§ **PROBLEM TO SOLVE**
Leave every image behind and restate the data word for word.

§ **DATA PROVIDED**
┌────────
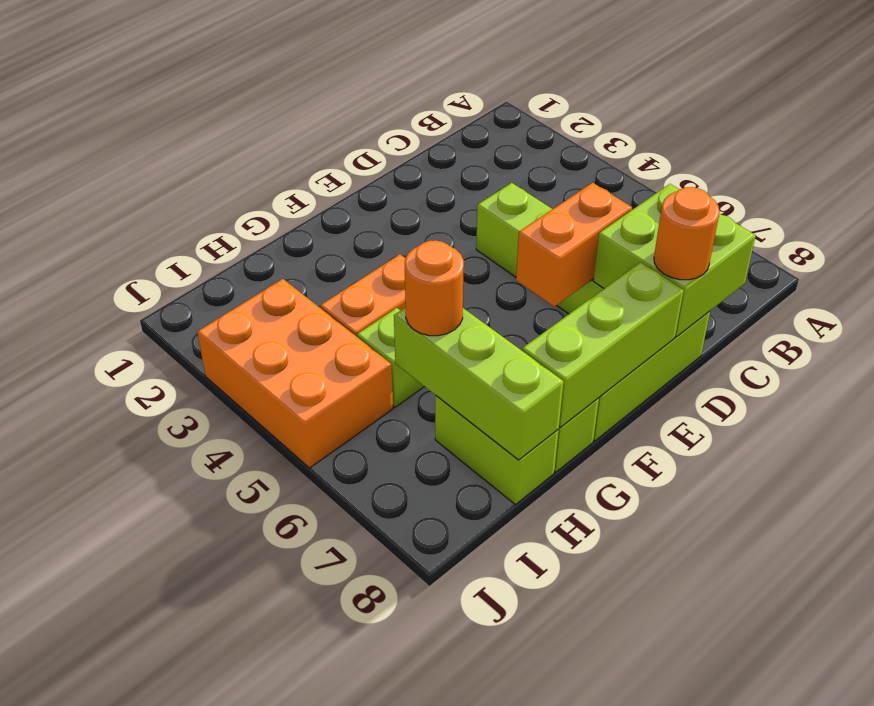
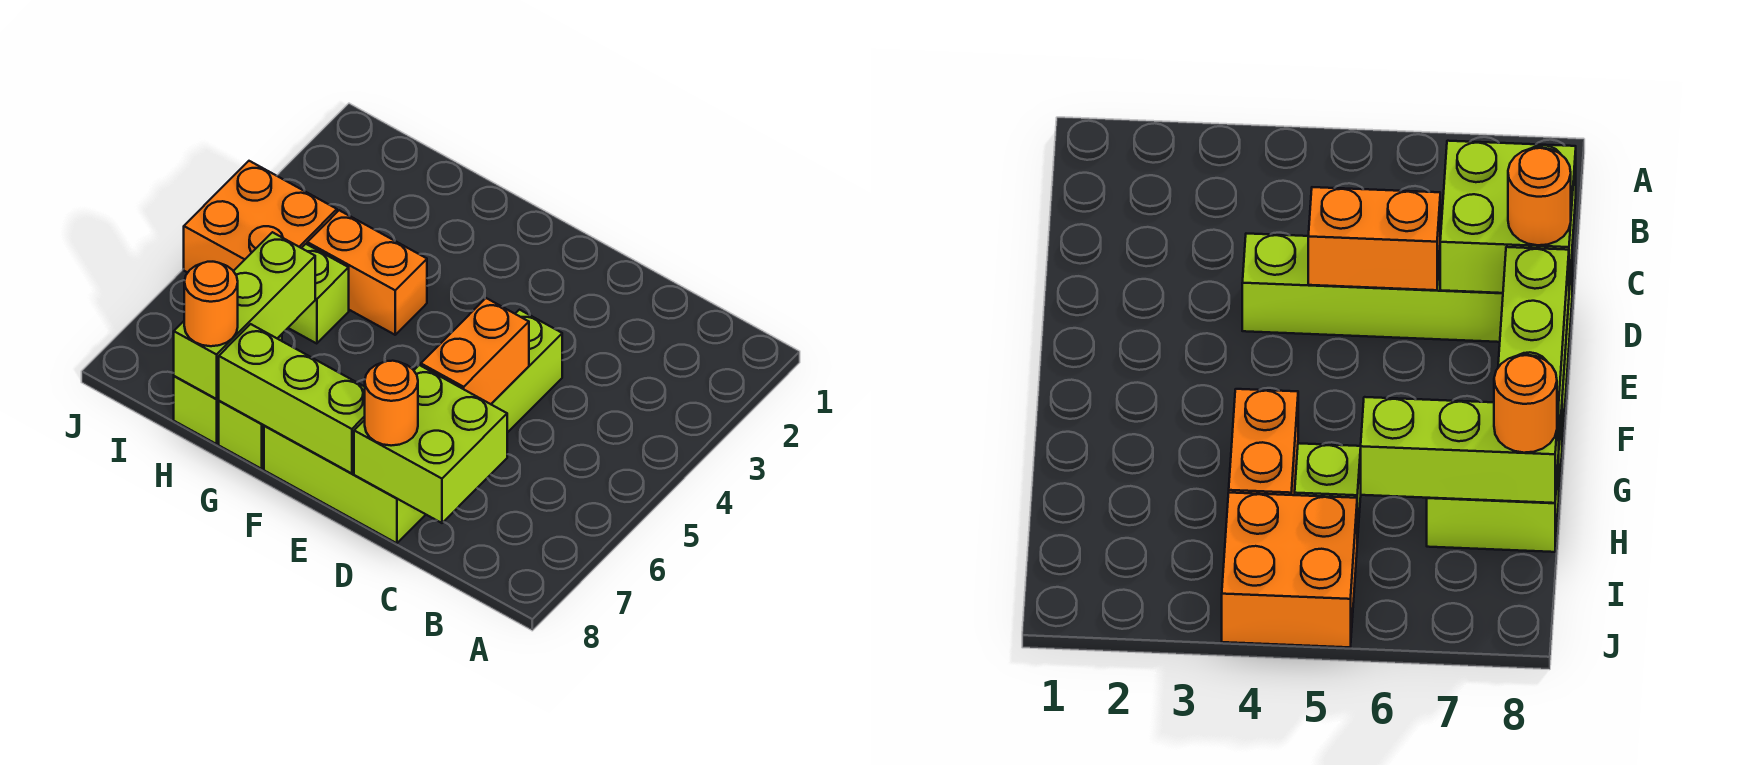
orange brick D6:E6 level 2 -> orange brick D5:D6 level 2
orange round brick H6 level 3 -> orange round brick H8 level 3
orange brick I3:J5 level 1 -> orange brick I4:J5 level 1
└────────
§ **OUTPUT FOR THIS TASK**
orange brick D6:E6 level 2 -> orange brick D5:D6 level 2
orange round brick H6 level 3 -> orange round brick H8 level 3
orange brick I3:J5 level 1 -> orange brick I4:J5 level 1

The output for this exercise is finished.